**TRY IT**
Once the line containing "C2: none -> 1uF (plus AGND, minus -12V)" is located, output it and every line after it through the end of the records, exactly as written and nothing else.

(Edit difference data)
[Start of section]
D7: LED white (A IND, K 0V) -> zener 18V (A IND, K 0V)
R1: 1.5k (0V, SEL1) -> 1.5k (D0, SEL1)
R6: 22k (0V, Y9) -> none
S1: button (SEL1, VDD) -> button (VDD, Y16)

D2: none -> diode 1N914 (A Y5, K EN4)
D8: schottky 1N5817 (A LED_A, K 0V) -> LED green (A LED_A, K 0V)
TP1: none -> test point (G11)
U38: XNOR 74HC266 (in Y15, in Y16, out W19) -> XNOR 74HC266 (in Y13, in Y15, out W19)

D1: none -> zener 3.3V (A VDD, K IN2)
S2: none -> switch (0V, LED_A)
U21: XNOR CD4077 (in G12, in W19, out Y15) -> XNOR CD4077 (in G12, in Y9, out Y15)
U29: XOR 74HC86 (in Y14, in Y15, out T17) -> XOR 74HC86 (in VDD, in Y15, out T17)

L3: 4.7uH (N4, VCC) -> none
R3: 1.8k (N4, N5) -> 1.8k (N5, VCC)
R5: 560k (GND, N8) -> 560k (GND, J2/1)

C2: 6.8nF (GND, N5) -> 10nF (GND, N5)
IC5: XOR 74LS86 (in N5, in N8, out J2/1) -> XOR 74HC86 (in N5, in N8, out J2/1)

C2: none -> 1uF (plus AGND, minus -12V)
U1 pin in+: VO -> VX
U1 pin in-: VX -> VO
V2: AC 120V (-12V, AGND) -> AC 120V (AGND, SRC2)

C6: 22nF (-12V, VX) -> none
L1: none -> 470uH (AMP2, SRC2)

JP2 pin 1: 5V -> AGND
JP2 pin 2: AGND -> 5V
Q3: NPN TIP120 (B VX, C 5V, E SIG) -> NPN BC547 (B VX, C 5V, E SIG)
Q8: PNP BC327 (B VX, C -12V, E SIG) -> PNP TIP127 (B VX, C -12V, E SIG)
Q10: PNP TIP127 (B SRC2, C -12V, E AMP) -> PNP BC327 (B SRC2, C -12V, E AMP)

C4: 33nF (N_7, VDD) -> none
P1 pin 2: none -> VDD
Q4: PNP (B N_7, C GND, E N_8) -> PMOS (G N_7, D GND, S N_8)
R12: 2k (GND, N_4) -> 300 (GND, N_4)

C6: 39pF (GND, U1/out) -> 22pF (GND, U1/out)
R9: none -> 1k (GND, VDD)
[End of section]
**EXPECTED ANSWER**
C2: none -> 1uF (plus AGND, minus -12V)
U1 pin in+: VO -> VX
U1 pin in-: VX -> VO
V2: AC 120V (-12V, AGND) -> AC 120V (AGND, SRC2)

C6: 22nF (-12V, VX) -> none
L1: none -> 470uH (AMP2, SRC2)

JP2 pin 1: 5V -> AGND
JP2 pin 2: AGND -> 5V
Q3: NPN TIP120 (B VX, C 5V, E SIG) -> NPN BC547 (B VX, C 5V, E SIG)
Q8: PNP BC327 (B VX, C -12V, E SIG) -> PNP TIP127 (B VX, C -12V, E SIG)
Q10: PNP TIP127 (B SRC2, C -12V, E AMP) -> PNP BC327 (B SRC2, C -12V, E AMP)

C4: 33nF (N_7, VDD) -> none
P1 pin 2: none -> VDD
Q4: PNP (B N_7, C GND, E N_8) -> PMOS (G N_7, D GND, S N_8)
R12: 2k (GND, N_4) -> 300 (GND, N_4)

C6: 39pF (GND, U1/out) -> 22pF (GND, U1/out)
R9: none -> 1k (GND, VDD)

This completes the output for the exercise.